Exercise objective: Copy the lines from the start of the records through the line that contains "yellow star: moved" without changing a character, and leave the pictures out of your answer.

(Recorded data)
==============================

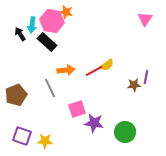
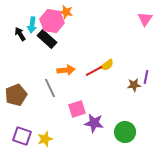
black rectangle: moved 3 px up
yellow star: moved 2 px up; rotated 21 degrees counterclockwise
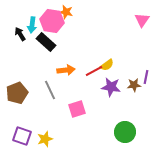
pink triangle: moved 3 px left, 1 px down
black rectangle: moved 1 px left, 3 px down
gray line: moved 2 px down
brown pentagon: moved 1 px right, 2 px up
purple star: moved 17 px right, 36 px up
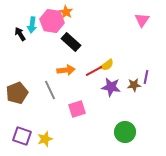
orange star: rotated 16 degrees clockwise
black rectangle: moved 25 px right
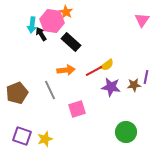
black arrow: moved 21 px right
green circle: moved 1 px right
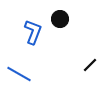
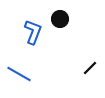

==============================

Response for this exercise:
black rectangle: moved 3 px up
yellow star: moved 2 px up; rotated 21 degrees counterclockwise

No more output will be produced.